Listing
╭──

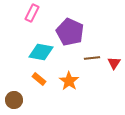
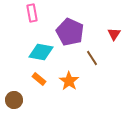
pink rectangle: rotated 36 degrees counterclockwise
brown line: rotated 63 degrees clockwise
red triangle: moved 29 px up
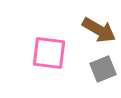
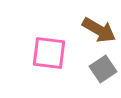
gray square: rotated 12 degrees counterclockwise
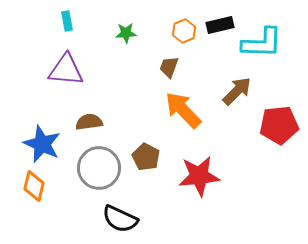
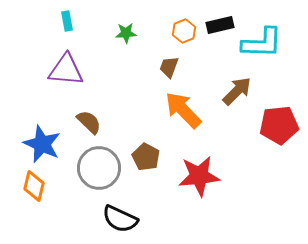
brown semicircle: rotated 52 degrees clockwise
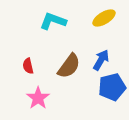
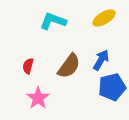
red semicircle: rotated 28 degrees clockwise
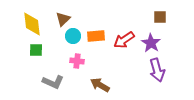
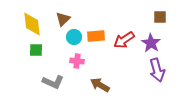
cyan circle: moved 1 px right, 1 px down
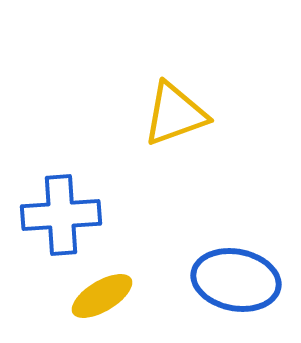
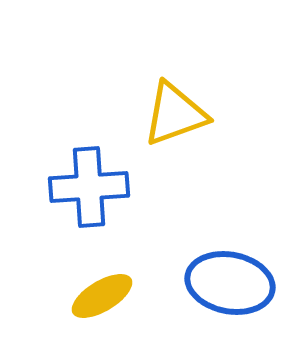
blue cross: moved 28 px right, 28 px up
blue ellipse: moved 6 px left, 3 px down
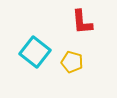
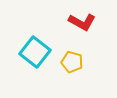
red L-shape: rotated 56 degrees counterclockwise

╰──

Exercise aim
Please report in full each line of the data above that contains the word "down".

The answer
cyan circle: moved 1 px right, 1 px down
blue ellipse: moved 6 px left, 3 px down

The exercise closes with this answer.